▶ **Object state change records**
········
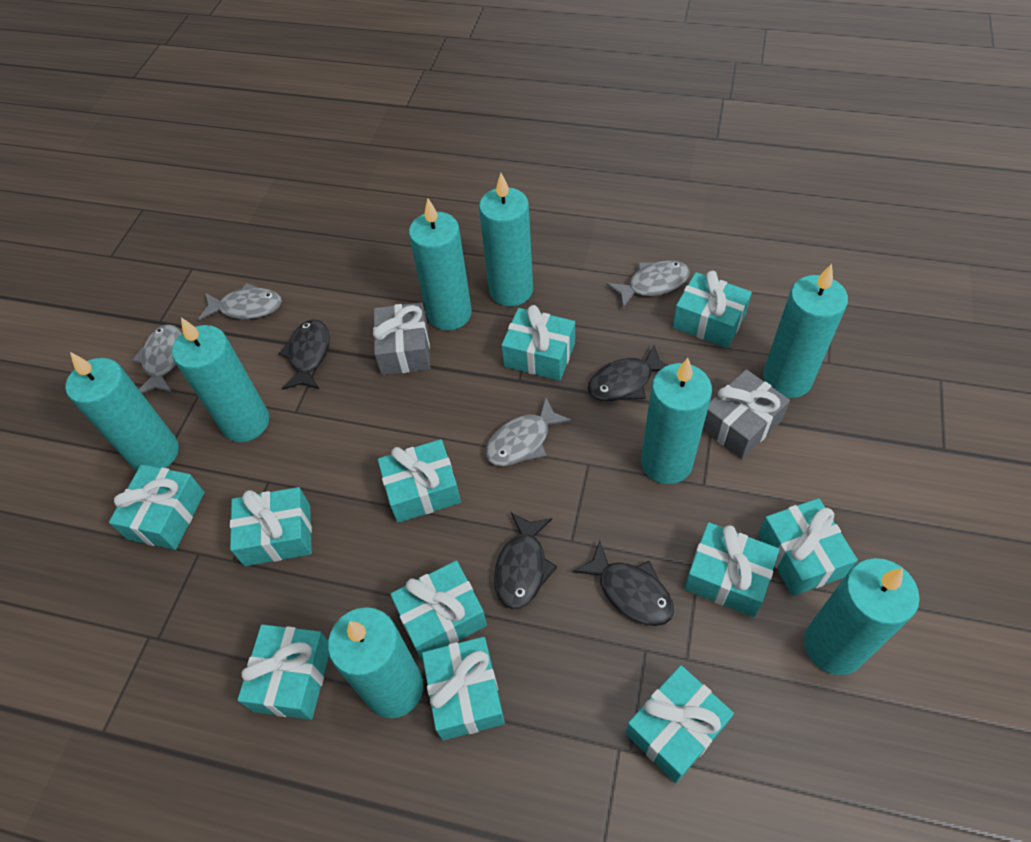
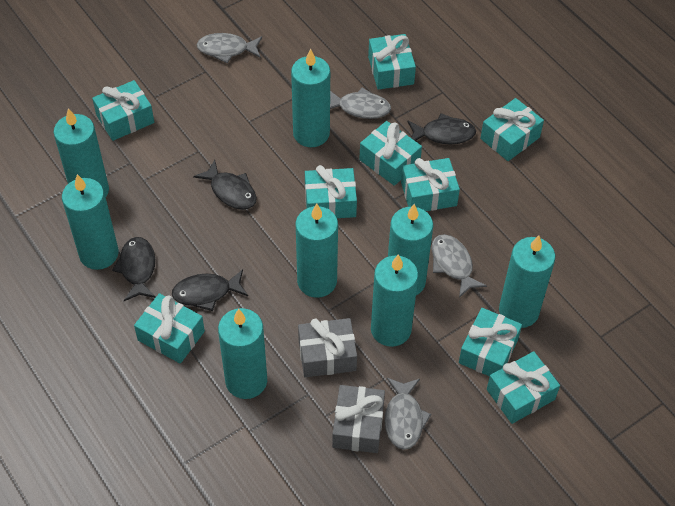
turquoise gift: 11 -> 9

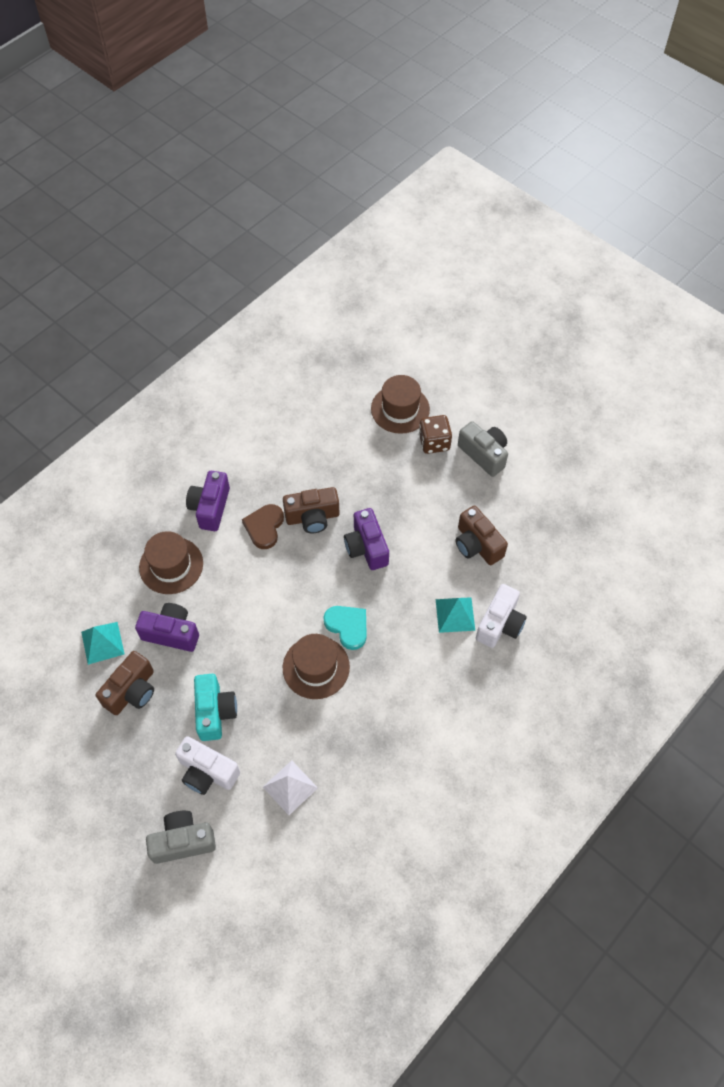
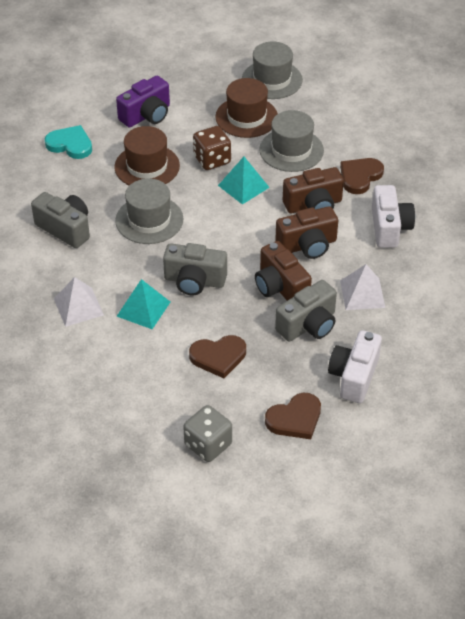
brown hat: 3 -> 2
brown heart: 1 -> 3
grey camera: 2 -> 3
grey dice: 0 -> 1
grey hat: 0 -> 3
purple camera: 3 -> 1
turquoise camera: 1 -> 0
white pyramid: 1 -> 2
········
▶ **What you have to do**
Print every record exactly without the images.

▶ **Solution**
turquoise gift: 11 -> 9

brown hat: 3 -> 2
brown heart: 1 -> 3
grey camera: 2 -> 3
grey dice: 0 -> 1
grey hat: 0 -> 3
purple camera: 3 -> 1
turquoise camera: 1 -> 0
white pyramid: 1 -> 2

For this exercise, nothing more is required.